Reproduce each of the following rows verbatim, keeping every line in its original order without any alteration.
+===+
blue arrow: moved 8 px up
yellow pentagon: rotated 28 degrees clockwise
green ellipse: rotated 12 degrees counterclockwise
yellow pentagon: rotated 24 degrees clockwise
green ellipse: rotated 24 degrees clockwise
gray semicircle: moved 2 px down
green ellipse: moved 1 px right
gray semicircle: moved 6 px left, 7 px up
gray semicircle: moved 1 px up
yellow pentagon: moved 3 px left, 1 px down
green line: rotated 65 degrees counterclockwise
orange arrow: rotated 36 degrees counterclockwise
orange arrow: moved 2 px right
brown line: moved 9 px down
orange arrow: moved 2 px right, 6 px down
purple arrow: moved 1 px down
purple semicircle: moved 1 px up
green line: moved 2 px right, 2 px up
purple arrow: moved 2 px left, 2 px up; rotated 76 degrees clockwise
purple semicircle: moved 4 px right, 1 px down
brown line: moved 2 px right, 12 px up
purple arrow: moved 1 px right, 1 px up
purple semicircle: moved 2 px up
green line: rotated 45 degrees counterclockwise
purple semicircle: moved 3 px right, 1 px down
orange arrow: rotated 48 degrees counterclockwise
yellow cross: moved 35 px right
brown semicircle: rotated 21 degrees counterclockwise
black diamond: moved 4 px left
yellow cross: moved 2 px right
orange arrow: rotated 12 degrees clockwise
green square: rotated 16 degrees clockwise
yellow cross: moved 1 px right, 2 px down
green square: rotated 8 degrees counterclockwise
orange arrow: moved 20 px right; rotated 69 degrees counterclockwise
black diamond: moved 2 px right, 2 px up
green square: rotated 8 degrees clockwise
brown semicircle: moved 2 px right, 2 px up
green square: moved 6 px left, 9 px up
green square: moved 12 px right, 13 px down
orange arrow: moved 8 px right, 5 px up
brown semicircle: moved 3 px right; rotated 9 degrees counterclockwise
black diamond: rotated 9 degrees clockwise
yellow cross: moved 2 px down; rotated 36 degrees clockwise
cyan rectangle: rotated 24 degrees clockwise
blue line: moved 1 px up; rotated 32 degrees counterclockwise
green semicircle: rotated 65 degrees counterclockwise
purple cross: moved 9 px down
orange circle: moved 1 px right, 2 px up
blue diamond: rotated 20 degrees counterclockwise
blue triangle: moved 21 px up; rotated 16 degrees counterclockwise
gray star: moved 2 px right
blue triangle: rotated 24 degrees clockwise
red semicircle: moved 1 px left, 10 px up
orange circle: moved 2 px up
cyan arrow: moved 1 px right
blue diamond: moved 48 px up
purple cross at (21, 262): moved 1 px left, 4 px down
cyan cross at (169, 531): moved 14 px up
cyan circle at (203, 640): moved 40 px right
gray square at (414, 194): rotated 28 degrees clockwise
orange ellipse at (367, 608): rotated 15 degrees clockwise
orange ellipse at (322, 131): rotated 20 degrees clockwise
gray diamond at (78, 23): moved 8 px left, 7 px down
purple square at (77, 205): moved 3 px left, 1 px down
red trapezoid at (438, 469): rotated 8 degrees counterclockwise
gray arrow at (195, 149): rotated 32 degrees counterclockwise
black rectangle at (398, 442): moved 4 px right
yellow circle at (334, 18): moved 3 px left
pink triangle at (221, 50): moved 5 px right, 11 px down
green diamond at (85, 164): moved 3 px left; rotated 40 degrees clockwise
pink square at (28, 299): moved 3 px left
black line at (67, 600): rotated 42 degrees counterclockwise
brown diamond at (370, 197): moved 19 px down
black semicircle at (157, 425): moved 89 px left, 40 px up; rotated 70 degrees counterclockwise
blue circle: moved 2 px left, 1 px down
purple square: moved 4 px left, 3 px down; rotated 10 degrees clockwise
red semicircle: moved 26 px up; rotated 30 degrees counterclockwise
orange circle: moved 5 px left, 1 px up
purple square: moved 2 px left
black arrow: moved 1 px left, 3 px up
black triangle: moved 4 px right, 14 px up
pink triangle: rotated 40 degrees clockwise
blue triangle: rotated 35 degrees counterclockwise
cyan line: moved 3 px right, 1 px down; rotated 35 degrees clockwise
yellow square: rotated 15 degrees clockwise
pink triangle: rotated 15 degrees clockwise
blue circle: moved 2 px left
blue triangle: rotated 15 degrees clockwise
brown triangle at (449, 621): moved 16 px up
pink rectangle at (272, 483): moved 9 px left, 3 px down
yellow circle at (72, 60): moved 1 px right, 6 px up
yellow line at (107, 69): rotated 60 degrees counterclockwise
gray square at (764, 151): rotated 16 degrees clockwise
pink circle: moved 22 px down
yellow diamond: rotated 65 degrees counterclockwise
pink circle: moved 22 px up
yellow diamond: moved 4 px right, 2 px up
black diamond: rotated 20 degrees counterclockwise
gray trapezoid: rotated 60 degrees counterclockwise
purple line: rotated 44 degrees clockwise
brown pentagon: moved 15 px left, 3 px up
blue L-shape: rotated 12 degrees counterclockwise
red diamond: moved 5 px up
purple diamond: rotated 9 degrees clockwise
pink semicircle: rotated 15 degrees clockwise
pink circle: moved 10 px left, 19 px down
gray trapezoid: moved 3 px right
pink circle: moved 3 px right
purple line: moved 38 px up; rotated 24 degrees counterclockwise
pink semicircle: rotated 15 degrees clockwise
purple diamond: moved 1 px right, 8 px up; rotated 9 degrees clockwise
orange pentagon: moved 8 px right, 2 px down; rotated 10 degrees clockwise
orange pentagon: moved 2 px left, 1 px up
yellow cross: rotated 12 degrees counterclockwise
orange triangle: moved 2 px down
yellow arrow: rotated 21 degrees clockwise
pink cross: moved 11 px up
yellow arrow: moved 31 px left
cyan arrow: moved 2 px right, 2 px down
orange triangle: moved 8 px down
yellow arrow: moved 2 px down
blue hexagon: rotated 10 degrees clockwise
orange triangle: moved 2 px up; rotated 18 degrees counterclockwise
+===+
* _Final answer_
blue arrow: moved 8 px up
yellow pentagon: rotated 28 degrees clockwise
green ellipse: rotated 12 degrees counterclockwise
yellow pentagon: rotated 24 degrees clockwise
green ellipse: rotated 24 degrees clockwise
gray semicircle: moved 2 px down
green ellipse: moved 1 px right
gray semicircle: moved 6 px left, 7 px up
gray semicircle: moved 1 px up
yellow pentagon: moved 3 px left, 1 px down
green line: rotated 65 degrees counterclockwise
orange arrow: rotated 36 degrees counterclockwise
orange arrow: moved 2 px right
brown line: moved 9 px down
orange arrow: moved 2 px right, 6 px down
purple arrow: moved 1 px down
purple semicircle: moved 1 px up
green line: moved 2 px right, 2 px up
purple arrow: moved 2 px left, 2 px up; rotated 76 degrees clockwise
purple semicircle: moved 4 px right, 1 px down
brown line: moved 2 px right, 12 px up
purple arrow: moved 1 px right, 1 px up
purple semicircle: moved 2 px up
green line: rotated 45 degrees counterclockwise
purple semicircle: moved 3 px right, 1 px down
orange arrow: rotated 48 degrees counterclockwise
yellow cross: moved 35 px right
brown semicircle: rotated 21 degrees counterclockwise
black diamond: moved 4 px left
yellow cross: moved 2 px right
orange arrow: rotated 12 degrees clockwise
green square: rotated 16 degrees clockwise
yellow cross: moved 1 px right, 2 px down
green square: rotated 8 degrees counterclockwise
orange arrow: moved 20 px right; rotated 69 degrees counterclockwise
black diamond: moved 2 px right, 2 px up
green square: rotated 8 degrees clockwise
brown semicircle: moved 2 px right, 2 px up
green square: moved 6 px left, 9 px up
green square: moved 12 px right, 13 px down
orange arrow: moved 8 px right, 5 px up
brown semicircle: moved 3 px right; rotated 9 degrees counterclockwise
black diamond: rotated 9 degrees clockwise
yellow cross: moved 2 px down; rotated 36 degrees clockwise
cyan rectangle: rotated 24 degrees clockwise
blue line: moved 1 px up; rotated 32 degrees counterclockwise
green semicircle: rotated 65 degrees counterclockwise
purple cross: moved 9 px down
orange circle: moved 1 px right, 2 px up
blue diamond: rotated 20 degrees counterclockwise
blue triangle: moved 21 px up; rotated 16 degrees counterclockwise
gray star: moved 2 px right
blue triangle: rotated 24 degrees clockwise
red semicircle: moved 1 px left, 10 px up
orange circle: moved 2 px up
cyan arrow: moved 1 px right
blue diamond: moved 48 px up
purple cross at (21, 262): moved 1 px left, 4 px down
cyan cross at (169, 531): moved 14 px up
cyan circle at (203, 640): moved 40 px right
gray square at (414, 194): rotated 28 degrees clockwise
orange ellipse at (367, 608): rotated 15 degrees clockwise
orange ellipse at (322, 131): rotated 20 degrees clockwise
gray diamond at (78, 23): moved 8 px left, 7 px down
purple square at (77, 205): moved 3 px left, 1 px down
red trapezoid at (438, 469): rotated 8 degrees counterclockwise
gray arrow at (195, 149): rotated 32 degrees counterclockwise
black rectangle at (398, 442): moved 4 px right
yellow circle at (334, 18): moved 3 px left
pink triangle at (221, 50): moved 5 px right, 11 px down
green diamond at (85, 164): moved 3 px left; rotated 40 degrees clockwise
pink square at (28, 299): moved 3 px left
black line at (67, 600): rotated 42 degrees counterclockwise
brown diamond at (370, 197): moved 19 px down
black semicircle at (157, 425): moved 89 px left, 40 px up; rotated 70 degrees counterclockwise
blue circle: moved 2 px left, 1 px down
purple square: moved 4 px left, 3 px down; rotated 10 degrees clockwise
red semicircle: moved 26 px up; rotated 30 degrees counterclockwise
orange circle: moved 5 px left, 1 px up
purple square: moved 2 px left
black arrow: moved 1 px left, 3 px up
black triangle: moved 4 px right, 14 px up
pink triangle: rotated 40 degrees clockwise
blue triangle: rotated 35 degrees counterclockwise
cyan line: moved 3 px right, 1 px down; rotated 35 degrees clockwise
yellow square: rotated 15 degrees clockwise
pink triangle: rotated 15 degrees clockwise
blue circle: moved 2 px left
blue triangle: rotated 15 degrees clockwise
brown triangle at (449, 621): moved 16 px up
pink rectangle at (272, 483): moved 9 px left, 3 px down
yellow circle at (72, 60): moved 1 px right, 6 px up
yellow line at (107, 69): rotated 60 degrees counterclockwise
gray square at (764, 151): rotated 16 degrees clockwise
pink circle: moved 22 px down
yellow diamond: rotated 65 degrees counterclockwise
pink circle: moved 22 px up
yellow diamond: moved 4 px right, 2 px up
black diamond: rotated 20 degrees counterclockwise
gray trapezoid: rotated 60 degrees counterclockwise
purple line: rotated 44 degrees clockwise
brown pentagon: moved 15 px left, 3 px up
blue L-shape: rotated 12 degrees counterclockwise
red diamond: moved 5 px up
purple diamond: rotated 9 degrees clockwise
pink semicircle: rotated 15 degrees clockwise
pink circle: moved 10 px left, 19 px down
gray trapezoid: moved 3 px right
pink circle: moved 3 px right
purple line: moved 38 px up; rotated 24 degrees counterclockwise
pink semicircle: rotated 15 degrees clockwise
purple diamond: moved 1 px right, 8 px up; rotated 9 degrees clockwise
orange pentagon: moved 8 px right, 2 px down; rotated 10 degrees clockwise
orange pentagon: moved 2 px left, 1 px up
yellow cross: rotated 12 degrees counterclockwise
orange triangle: moved 2 px down
yellow arrow: rotated 21 degrees clockwise
pink cross: moved 11 px up
yellow arrow: moved 31 px left
cyan arrow: moved 2 px right, 2 px down
orange triangle: moved 8 px down
yellow arrow: moved 2 px down
blue hexagon: rotated 10 degrees clockwise
orange triangle: moved 2 px up; rotated 18 degrees counterclockwise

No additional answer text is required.